* _To do_
Copy every entry exactly, but skip the pictures.

* _Records provided_
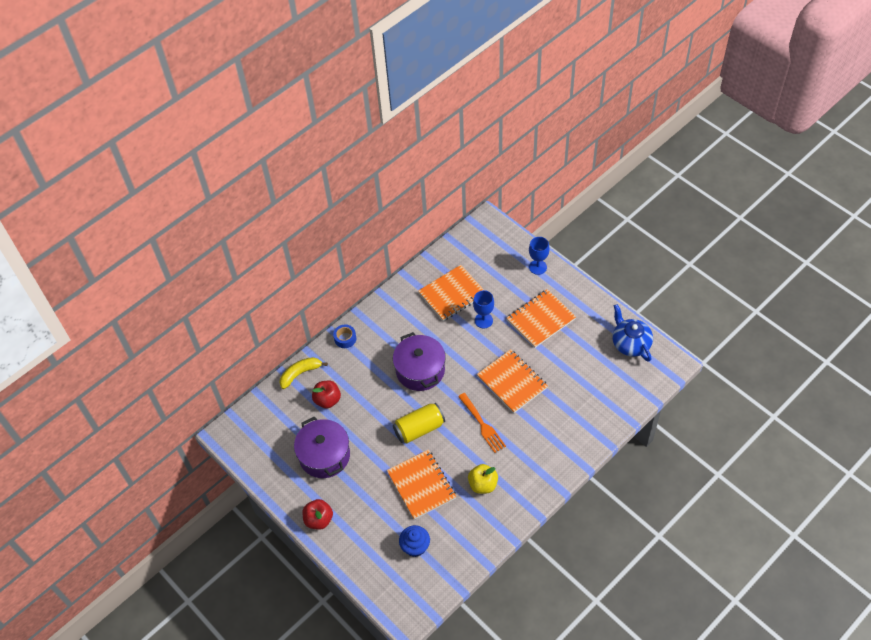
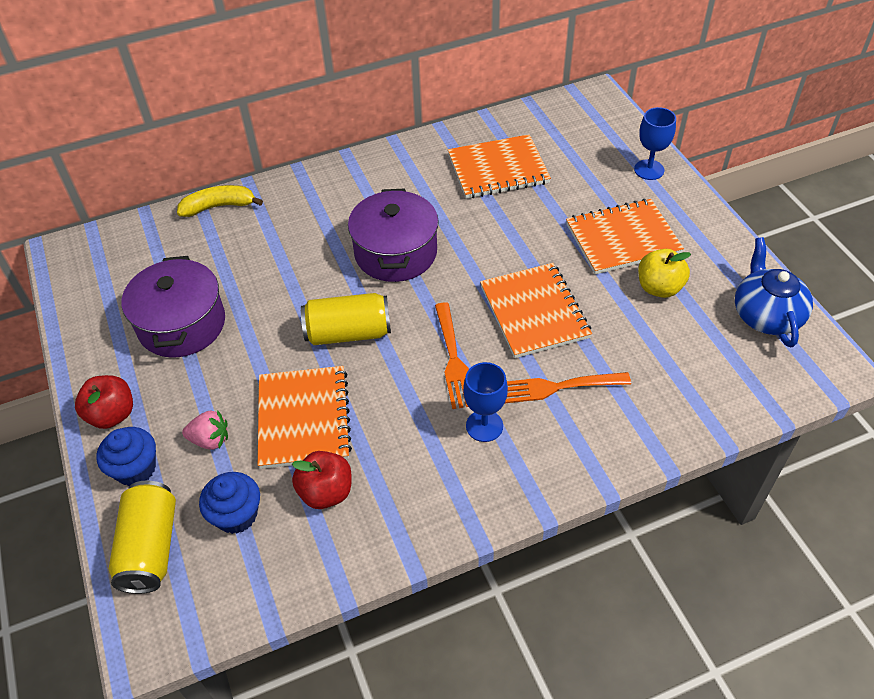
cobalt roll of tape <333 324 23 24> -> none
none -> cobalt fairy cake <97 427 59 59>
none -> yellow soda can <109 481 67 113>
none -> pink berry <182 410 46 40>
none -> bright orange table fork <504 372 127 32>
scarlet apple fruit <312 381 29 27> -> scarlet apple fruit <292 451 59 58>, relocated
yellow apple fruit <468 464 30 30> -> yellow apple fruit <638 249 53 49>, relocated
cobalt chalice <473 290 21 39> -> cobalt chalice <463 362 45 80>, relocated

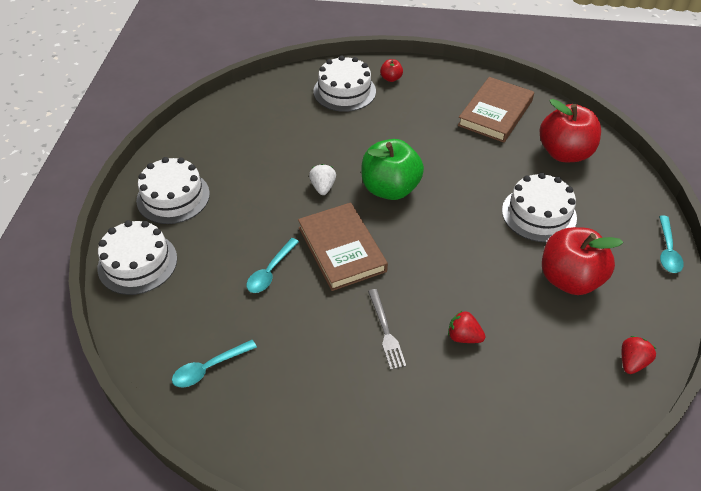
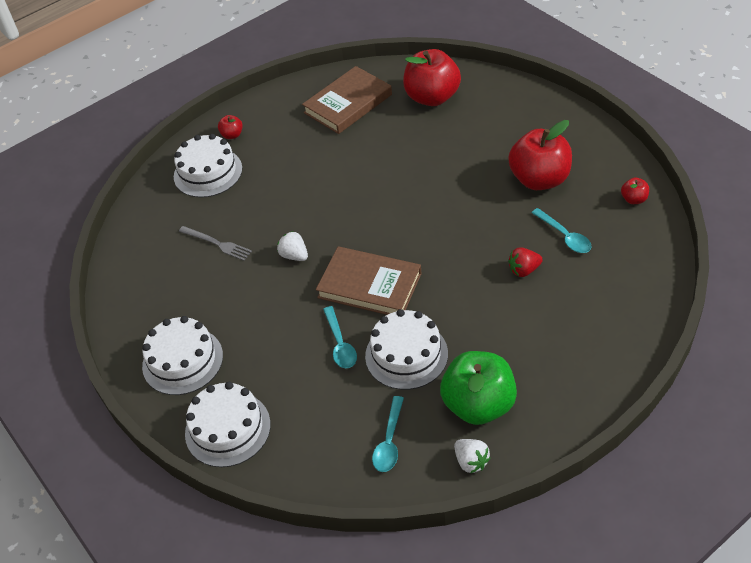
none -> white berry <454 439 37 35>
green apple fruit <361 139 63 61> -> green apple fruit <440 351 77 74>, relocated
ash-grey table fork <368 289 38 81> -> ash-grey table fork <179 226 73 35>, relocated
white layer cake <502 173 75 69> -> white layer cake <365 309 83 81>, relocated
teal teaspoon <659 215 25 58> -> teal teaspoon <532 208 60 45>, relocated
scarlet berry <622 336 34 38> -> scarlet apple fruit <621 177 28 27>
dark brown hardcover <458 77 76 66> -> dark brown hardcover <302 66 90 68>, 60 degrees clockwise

* _Task solution_
cobalt roll of tape <333 324 23 24> -> none
none -> cobalt fairy cake <97 427 59 59>
none -> yellow soda can <109 481 67 113>
none -> pink berry <182 410 46 40>
none -> bright orange table fork <504 372 127 32>
scarlet apple fruit <312 381 29 27> -> scarlet apple fruit <292 451 59 58>, relocated
yellow apple fruit <468 464 30 30> -> yellow apple fruit <638 249 53 49>, relocated
cobalt chalice <473 290 21 39> -> cobalt chalice <463 362 45 80>, relocated

none -> white berry <454 439 37 35>
green apple fruit <361 139 63 61> -> green apple fruit <440 351 77 74>, relocated
ash-grey table fork <368 289 38 81> -> ash-grey table fork <179 226 73 35>, relocated
white layer cake <502 173 75 69> -> white layer cake <365 309 83 81>, relocated
teal teaspoon <659 215 25 58> -> teal teaspoon <532 208 60 45>, relocated
scarlet berry <622 336 34 38> -> scarlet apple fruit <621 177 28 27>
dark brown hardcover <458 77 76 66> -> dark brown hardcover <302 66 90 68>, 60 degrees clockwise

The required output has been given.